** Working data follows **

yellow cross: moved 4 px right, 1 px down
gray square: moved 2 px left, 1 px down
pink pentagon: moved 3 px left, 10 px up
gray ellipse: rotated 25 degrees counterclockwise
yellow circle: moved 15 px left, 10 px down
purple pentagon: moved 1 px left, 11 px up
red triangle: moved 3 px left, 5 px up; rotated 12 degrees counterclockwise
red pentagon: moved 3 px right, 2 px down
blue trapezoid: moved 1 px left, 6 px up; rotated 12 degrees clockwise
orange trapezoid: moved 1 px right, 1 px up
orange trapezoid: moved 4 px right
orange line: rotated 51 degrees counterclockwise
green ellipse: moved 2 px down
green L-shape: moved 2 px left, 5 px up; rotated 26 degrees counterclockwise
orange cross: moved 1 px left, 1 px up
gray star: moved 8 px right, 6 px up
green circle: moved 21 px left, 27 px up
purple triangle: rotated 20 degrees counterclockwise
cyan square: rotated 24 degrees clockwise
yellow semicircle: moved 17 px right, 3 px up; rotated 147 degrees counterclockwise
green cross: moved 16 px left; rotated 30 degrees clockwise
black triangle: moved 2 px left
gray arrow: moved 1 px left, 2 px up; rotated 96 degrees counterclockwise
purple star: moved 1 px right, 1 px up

** End of Working data **
** Working data follows **

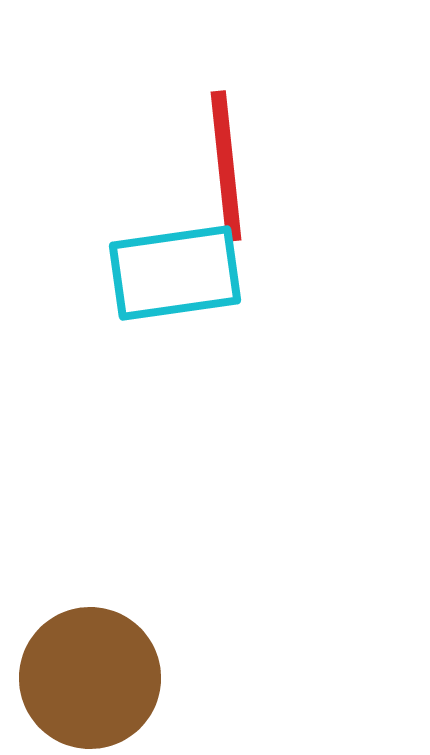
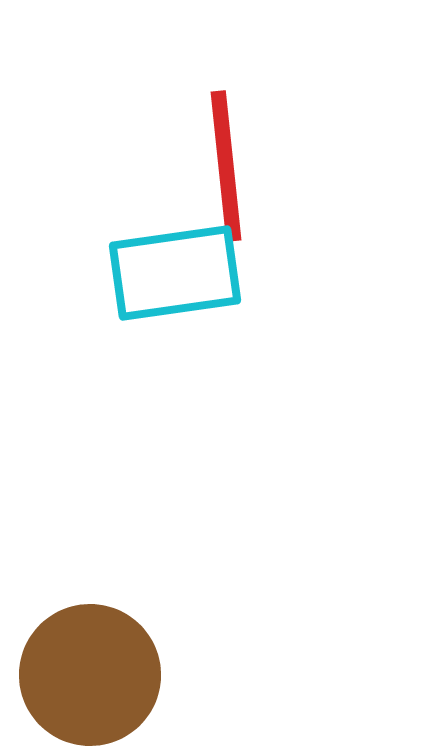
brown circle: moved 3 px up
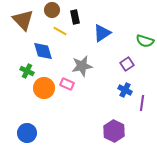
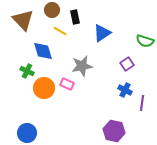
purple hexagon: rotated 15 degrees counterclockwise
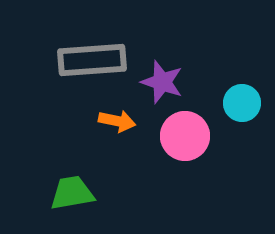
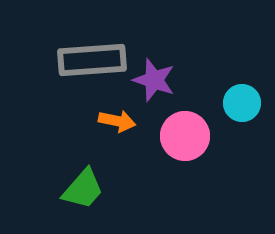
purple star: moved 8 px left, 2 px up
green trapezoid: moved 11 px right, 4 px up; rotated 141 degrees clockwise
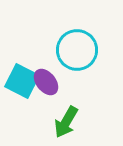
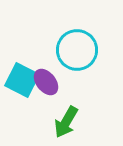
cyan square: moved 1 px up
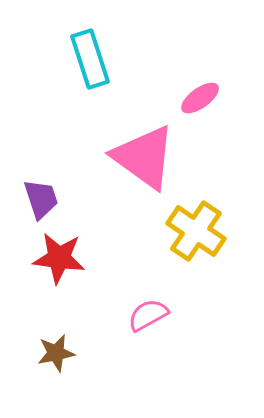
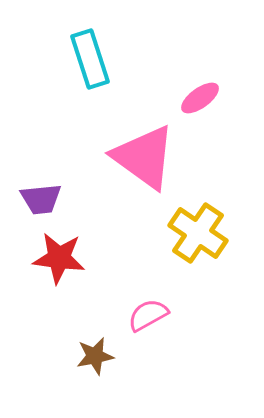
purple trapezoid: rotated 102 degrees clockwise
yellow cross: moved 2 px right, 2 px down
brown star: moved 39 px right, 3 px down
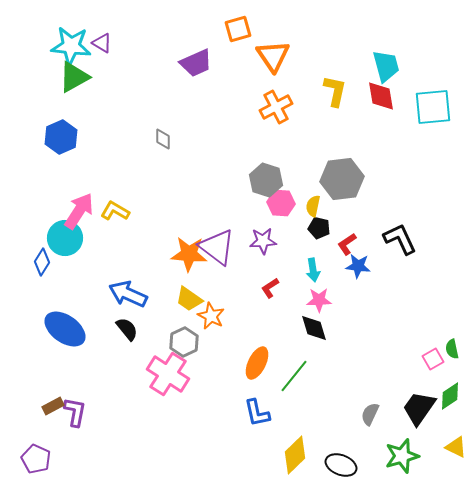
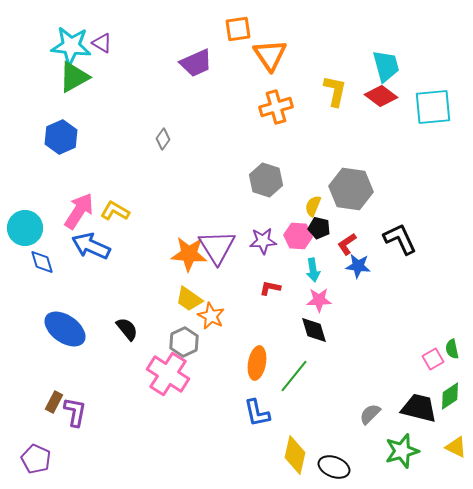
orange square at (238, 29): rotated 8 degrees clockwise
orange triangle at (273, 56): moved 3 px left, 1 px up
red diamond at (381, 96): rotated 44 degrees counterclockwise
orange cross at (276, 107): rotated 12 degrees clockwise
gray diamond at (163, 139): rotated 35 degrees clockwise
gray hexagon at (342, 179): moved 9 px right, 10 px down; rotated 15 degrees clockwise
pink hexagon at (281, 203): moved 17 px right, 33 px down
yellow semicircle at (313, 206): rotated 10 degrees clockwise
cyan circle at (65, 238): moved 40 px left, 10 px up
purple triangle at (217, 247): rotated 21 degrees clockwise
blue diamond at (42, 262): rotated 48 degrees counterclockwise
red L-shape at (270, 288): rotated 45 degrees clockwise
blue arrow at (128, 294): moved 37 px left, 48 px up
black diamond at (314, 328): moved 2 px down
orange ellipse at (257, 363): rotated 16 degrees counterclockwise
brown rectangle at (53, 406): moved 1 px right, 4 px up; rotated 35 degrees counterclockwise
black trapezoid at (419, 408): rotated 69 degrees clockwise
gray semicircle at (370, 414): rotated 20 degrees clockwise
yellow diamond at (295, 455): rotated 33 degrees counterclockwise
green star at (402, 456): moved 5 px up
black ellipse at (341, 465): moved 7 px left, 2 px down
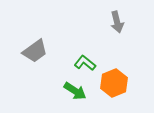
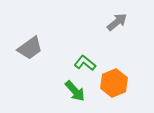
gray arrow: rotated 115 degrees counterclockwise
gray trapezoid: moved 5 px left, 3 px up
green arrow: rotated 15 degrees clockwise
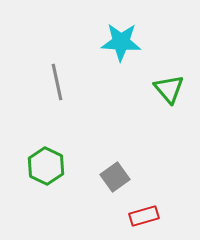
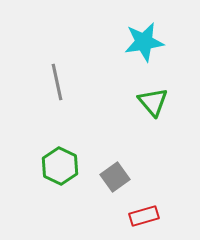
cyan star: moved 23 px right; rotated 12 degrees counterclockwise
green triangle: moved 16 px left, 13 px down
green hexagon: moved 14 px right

** End of Working data **

◆ **Work instructions**
What lines above run from the one with "black trapezoid at" to the one with "green hexagon: moved 14 px right"? Give them again exactly, ends included, and leave the pictures out.

◆ **Result of this exercise**
black trapezoid at (419, 408): rotated 69 degrees clockwise
gray semicircle at (370, 414): rotated 20 degrees clockwise
yellow diamond at (295, 455): rotated 33 degrees counterclockwise
green star at (402, 456): moved 5 px up
black ellipse at (341, 465): moved 7 px left, 2 px down
gray arrow: rotated 115 degrees counterclockwise
gray trapezoid: moved 5 px left, 3 px up
green arrow: rotated 15 degrees clockwise
cyan star: moved 23 px right; rotated 12 degrees counterclockwise
green triangle: moved 16 px left, 13 px down
green hexagon: moved 14 px right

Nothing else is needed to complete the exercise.